··· Information supplied
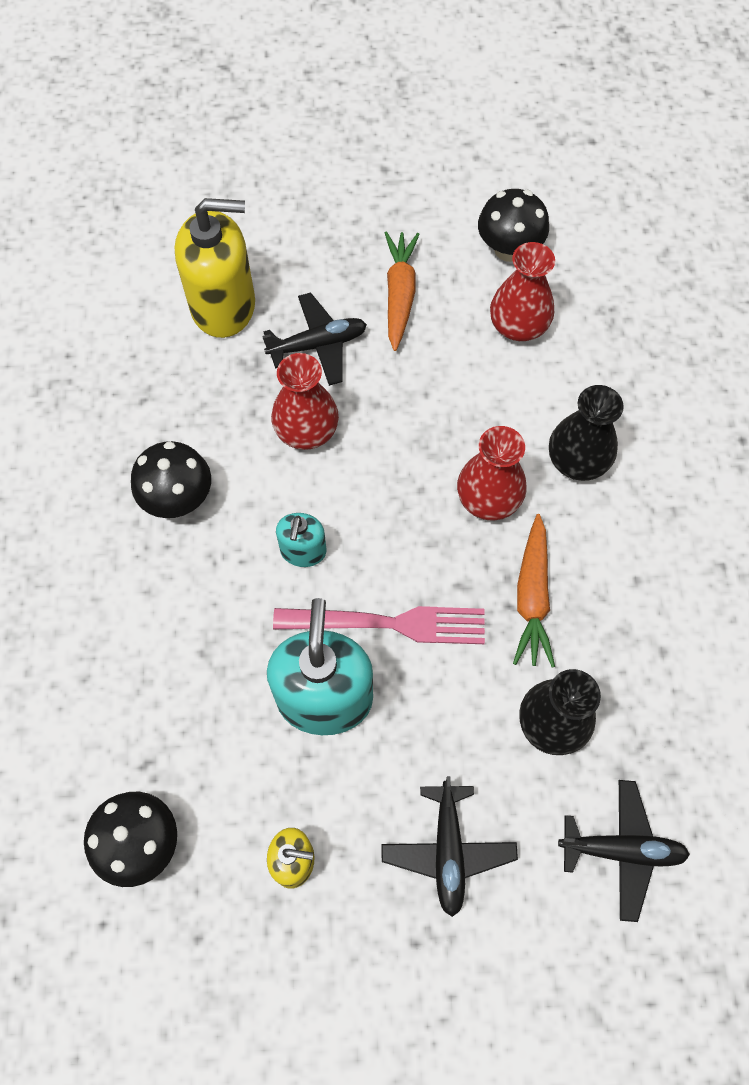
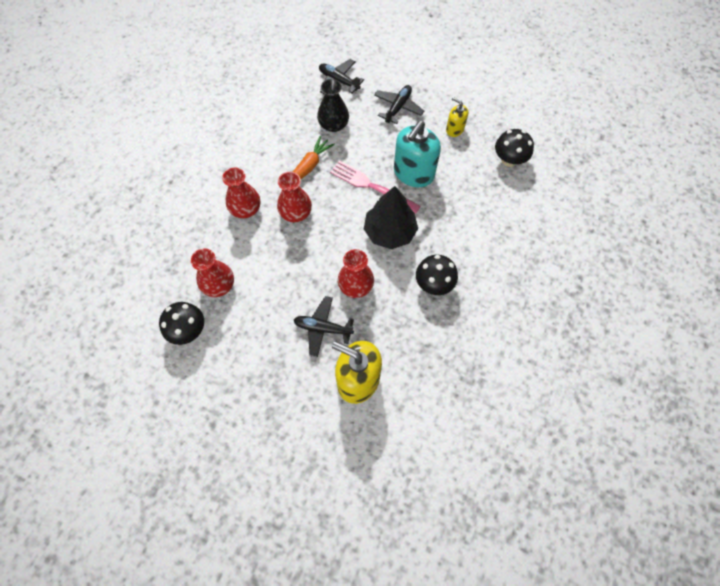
camera: 150 degrees left, 0 degrees up
(303, 551) = (389, 232): turquoise soap dispenser -> black tree
(399, 295) = (263, 335): orange carrot -> none
(577, 460) = (245, 209): black vase -> red vase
······
* _Work to complete_: Copy the listing exactly, omitting pictures.

* _Exercise solution_:
camera: 150 degrees left, 0 degrees up
(303, 551) = (389, 232): turquoise soap dispenser -> black tree
(399, 295) = (263, 335): orange carrot -> none
(577, 460) = (245, 209): black vase -> red vase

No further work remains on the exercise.